[[ The data, beginning ]]
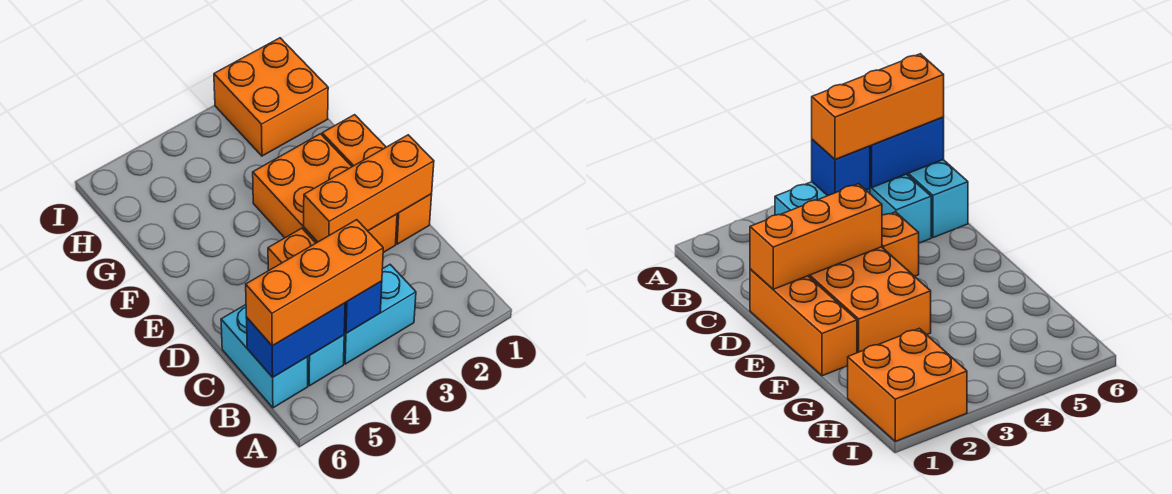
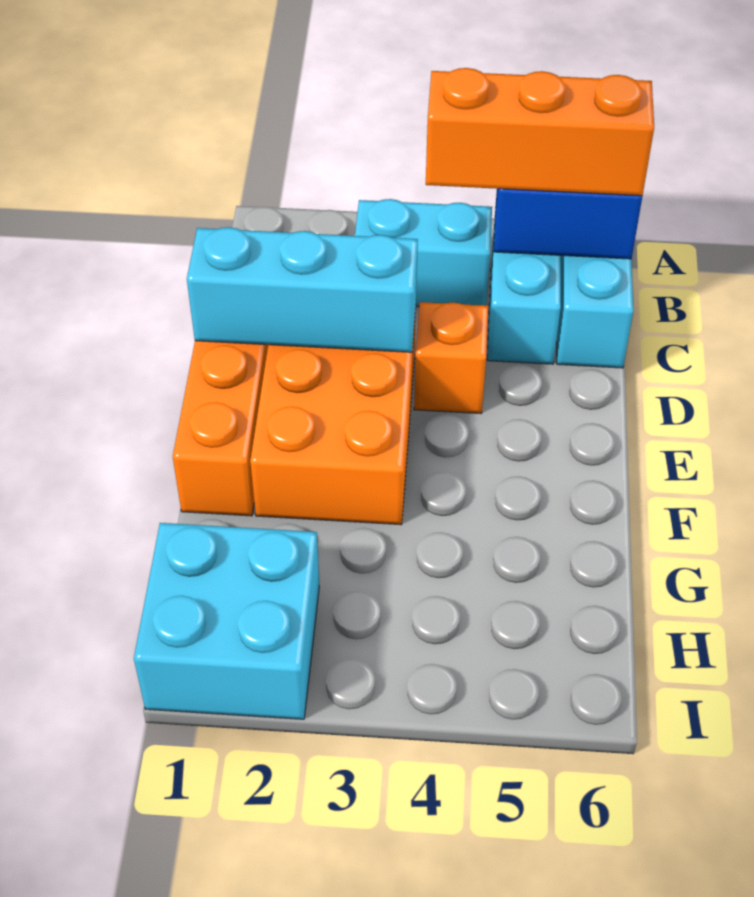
blue brick B4 level 2 -> none
orange brick D1:D3 level 2 -> cyan brick D1:D3 level 2
orange brick H1:I2 level 1 -> cyan brick H1:I2 level 1

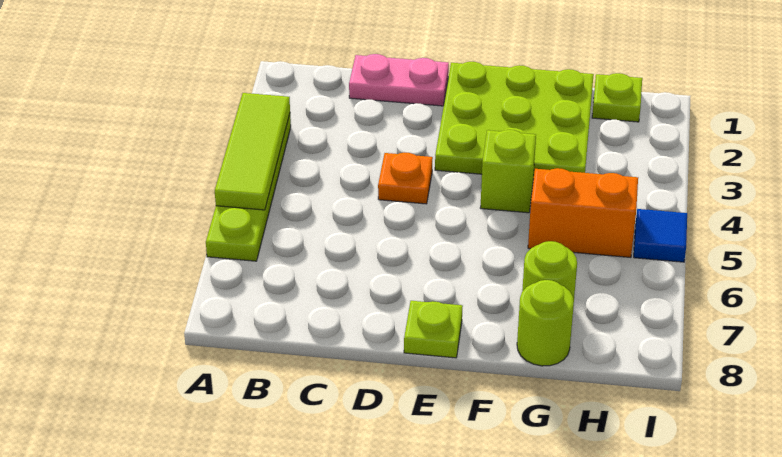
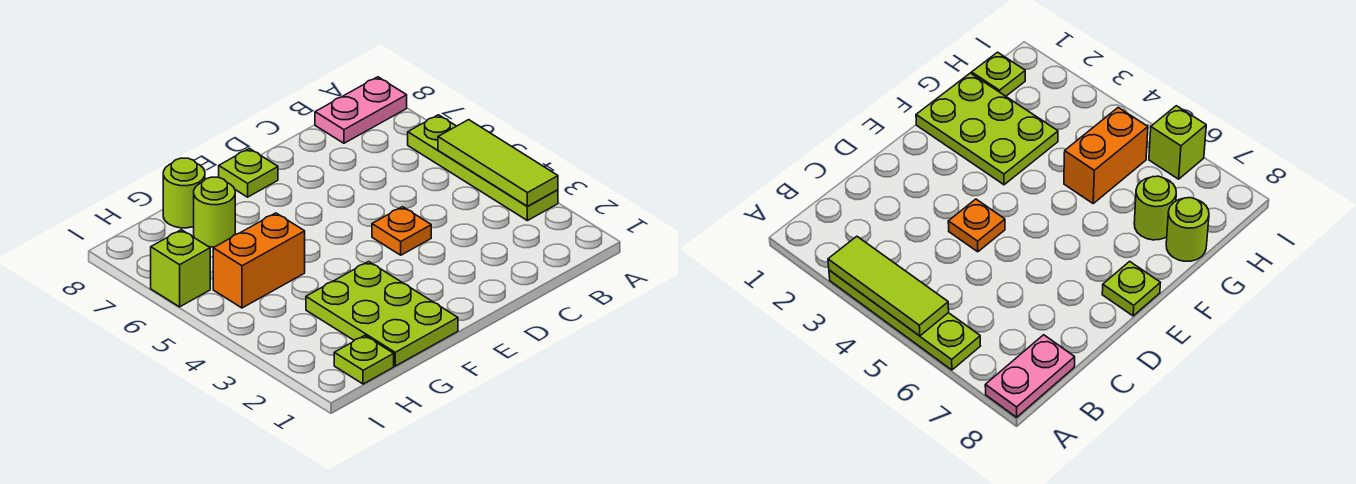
pink plate C1:D1 level 1 -> pink plate A8:B8 level 1
lime plate E1:G3 level 1 -> lime plate F1:G3 level 1
lime brick F4 level 1 -> lime brick I6 level 1
blue tile I5 level 1 -> none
[[ The data, end ]]
Output exactly the lines from the one containing "orange brick D1:D3" through the last line of the records above, both included, and leave out the pictures.

- [Your response]:
orange brick D1:D3 level 2 -> cyan brick D1:D3 level 2
orange brick H1:I2 level 1 -> cyan brick H1:I2 level 1

pink plate C1:D1 level 1 -> pink plate A8:B8 level 1
lime plate E1:G3 level 1 -> lime plate F1:G3 level 1
lime brick F4 level 1 -> lime brick I6 level 1
blue tile I5 level 1 -> none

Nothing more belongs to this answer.